Using the listing below, copy exactly each line from the one that has "(240, 224) = (331, 241): brown" through the one that has "(416, 184) = (737, 302): turquoise"; omit the pictures.

* * *

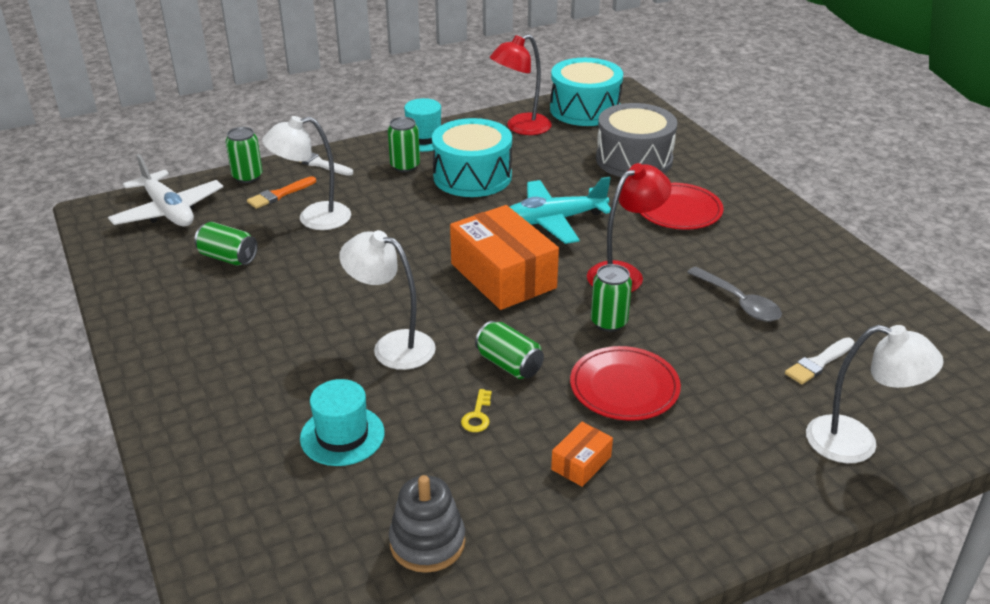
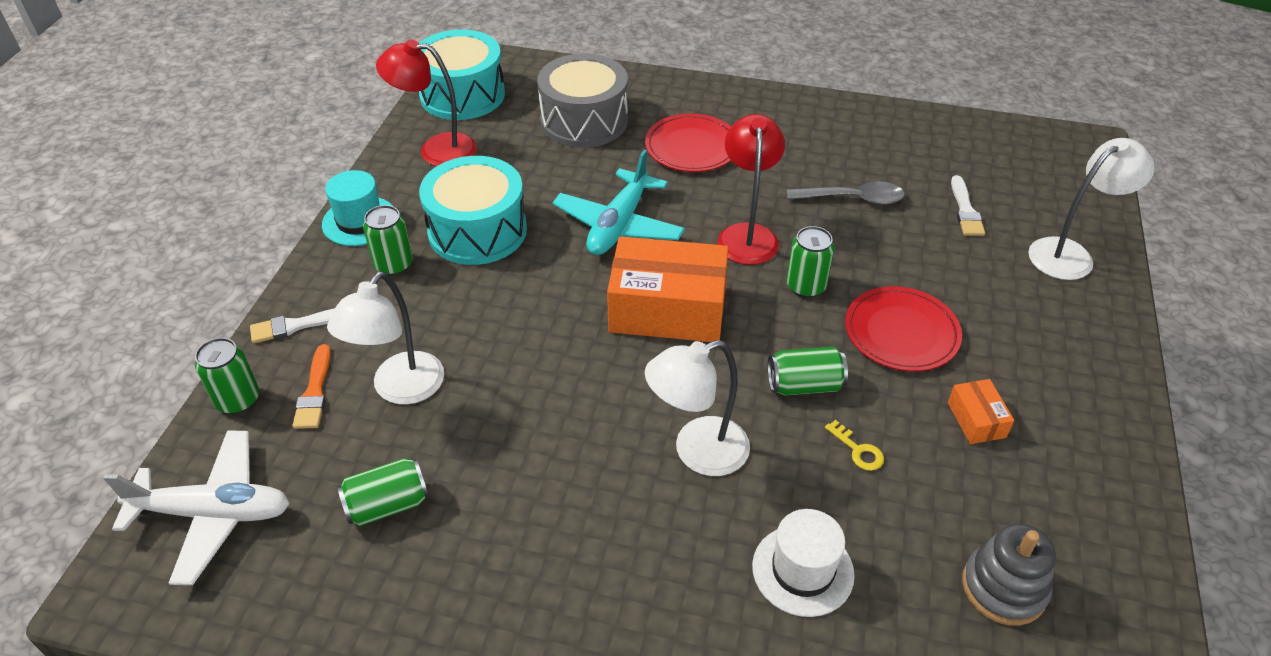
camera: 50 degrees left, 10 degrees up
(342, 435) = (802, 570): turquoise hat -> white hat
(521, 128) = (436, 150): red lamp -> red lamp turned 90 degrees clockwise

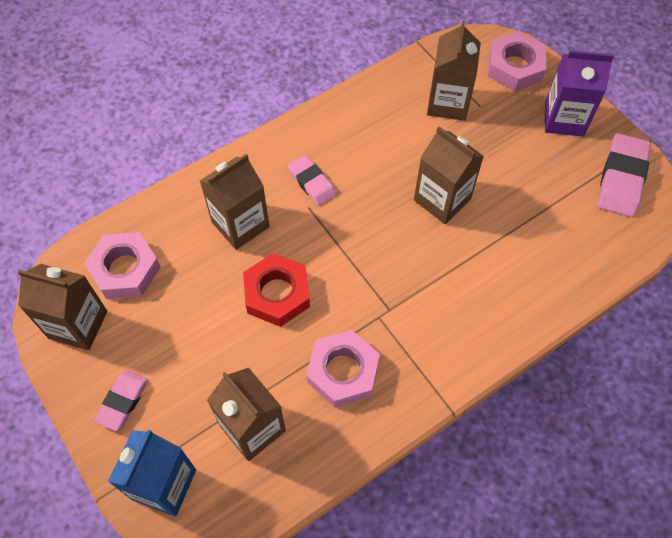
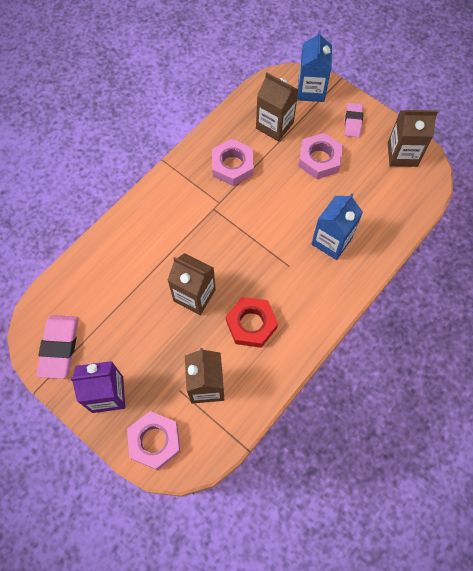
camera: 165 degrees right, 5 degrees up
(125, 269) = (392, 193): pink nut -> pink nut (319, 159)
(240, 224) = (331, 241): brown carton -> blue carton
(277, 294) = (288, 201): red nut -> red nut (251, 324)
(311, 182) = (293, 285): pink eraser -> none

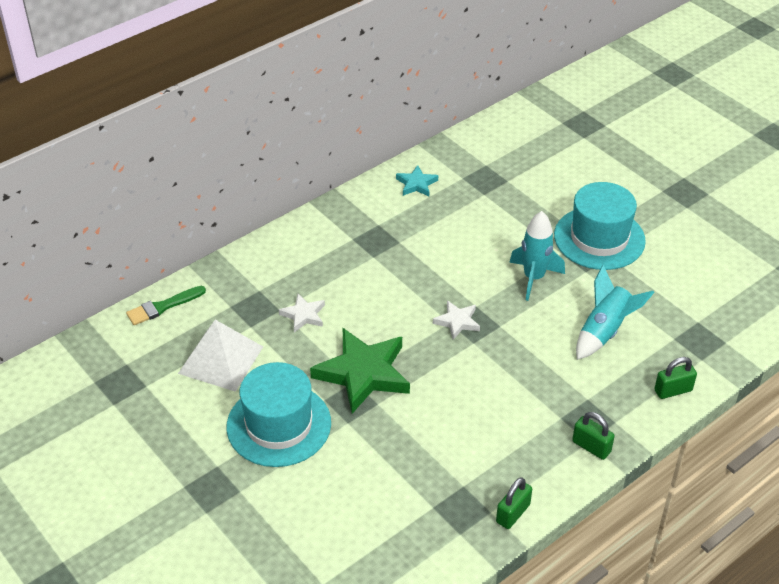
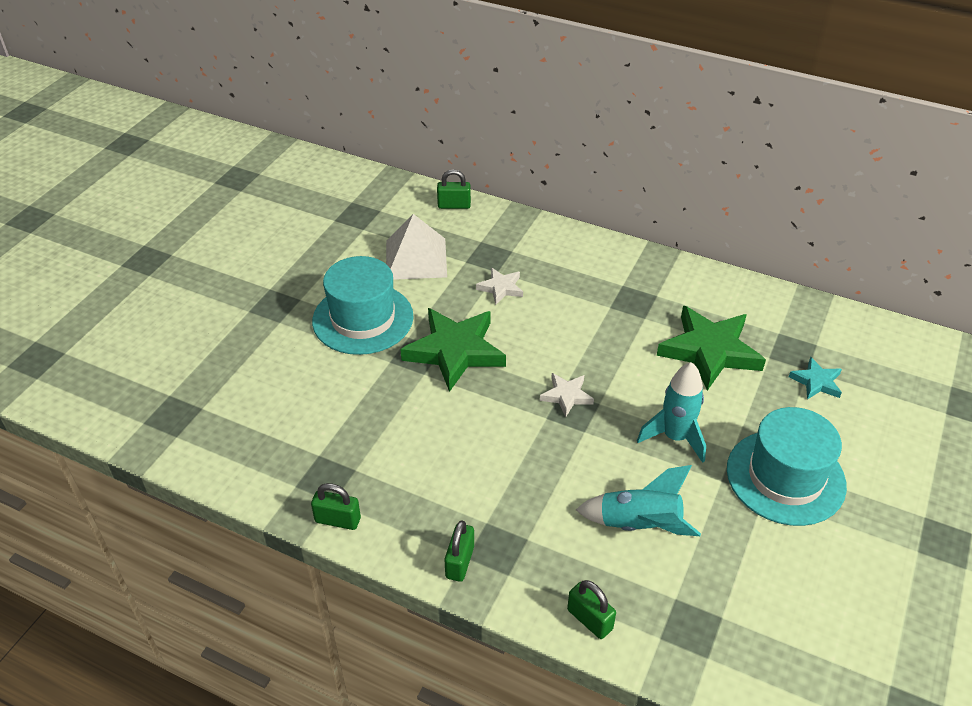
camera: 65 degrees right, 0 degrees up
(163, 306) = (454, 205): green brush -> green padlock
(416, 184) = (737, 302): turquoise star -> turquoise star (816, 382)
(458, 222) = (709, 351): none -> green star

* * *

▸ **Output**
(240, 224) = (331, 241): brown carton -> blue carton
(277, 294) = (288, 201): red nut -> red nut (251, 324)
(311, 182) = (293, 285): pink eraser -> none

camera: 65 degrees right, 0 degrees up
(163, 306) = (454, 205): green brush -> green padlock
(416, 184) = (737, 302): turquoise star -> turquoise star (816, 382)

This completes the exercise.